++++ EXERCISE INPUT
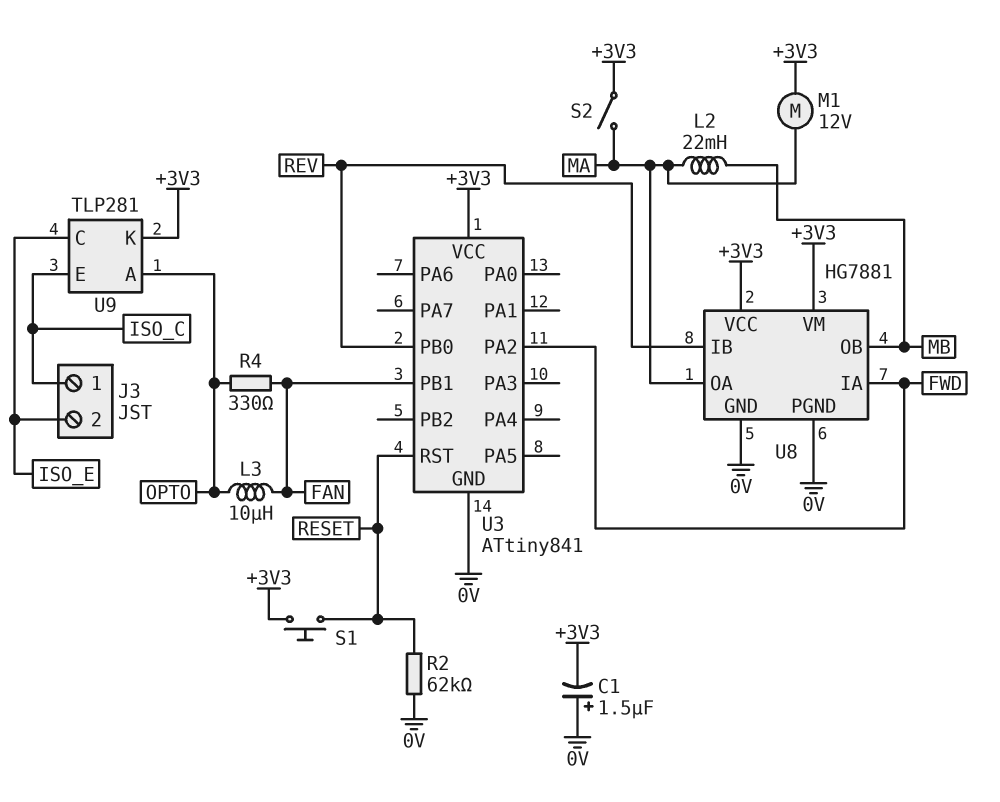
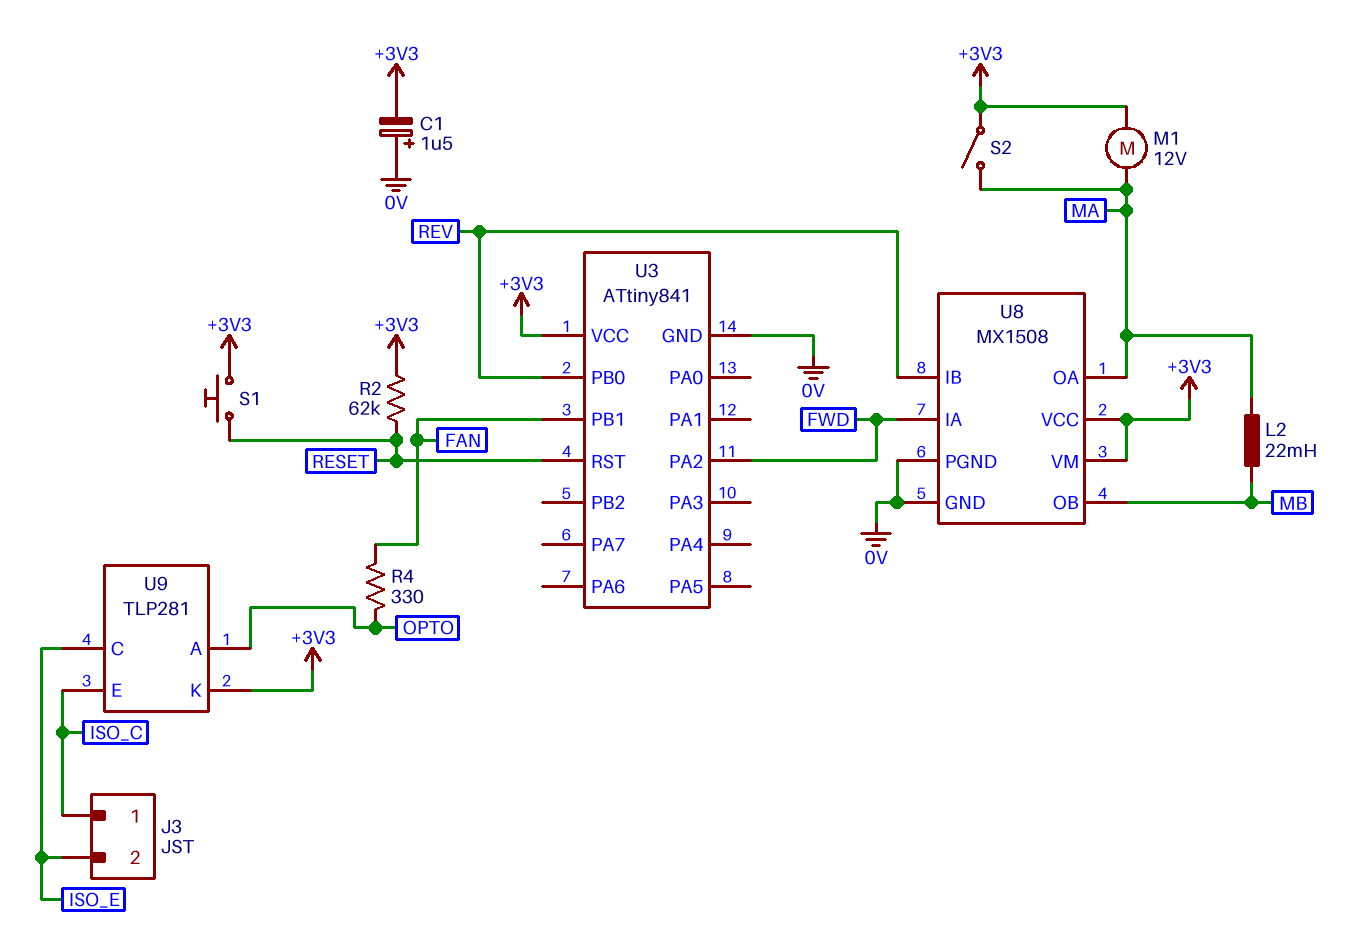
L3: 10uH (FAN, OPTO) -> none
R2: 62k (0V, RESET) -> 62k (+3V3, RESET)
U8: HG7881 -> MX1508

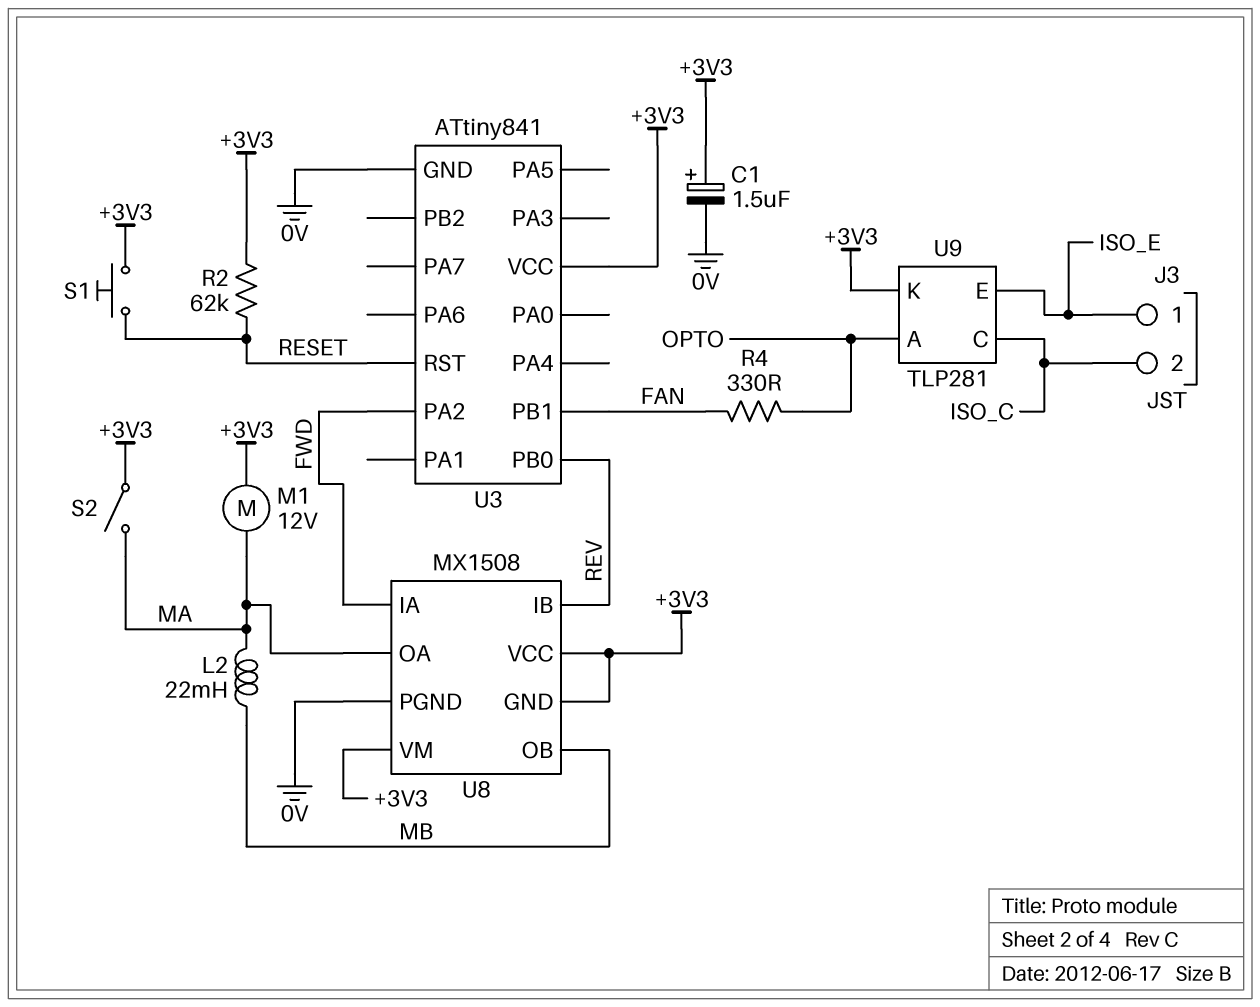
C1: 1.5uF (plus 0V, minus +3V3) -> 1.5uF (plus +3V3, minus 0V)
J3 pin 1: ISO_C -> ISO_E
J3 pin 2: ISO_E -> ISO_C
U8 pin GND: 0V -> +3V3
U9 pin C: ISO_E -> ISO_C
U9 pin E: ISO_C -> ISO_E

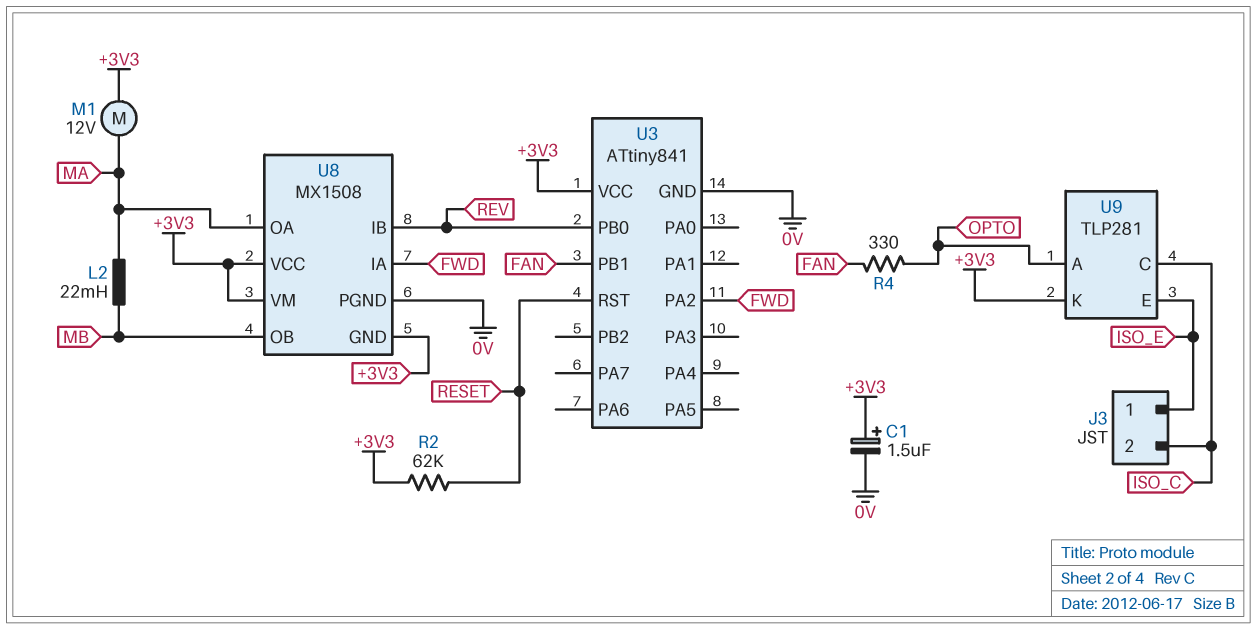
S1: button (+3V3, RESET) -> none
S2: switch (+3V3, MA) -> none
++++++++
> _WHAT IS REQUIRED_
The data above is to be printed exactly, all of it, except for the pictures.

> _OUTPUT FOR THIS EXERCISE_
L3: 10uH (FAN, OPTO) -> none
R2: 62k (0V, RESET) -> 62k (+3V3, RESET)
U8: HG7881 -> MX1508

C1: 1.5uF (plus 0V, minus +3V3) -> 1.5uF (plus +3V3, minus 0V)
J3 pin 1: ISO_C -> ISO_E
J3 pin 2: ISO_E -> ISO_C
U8 pin GND: 0V -> +3V3
U9 pin C: ISO_E -> ISO_C
U9 pin E: ISO_C -> ISO_E

S1: button (+3V3, RESET) -> none
S2: switch (+3V3, MA) -> none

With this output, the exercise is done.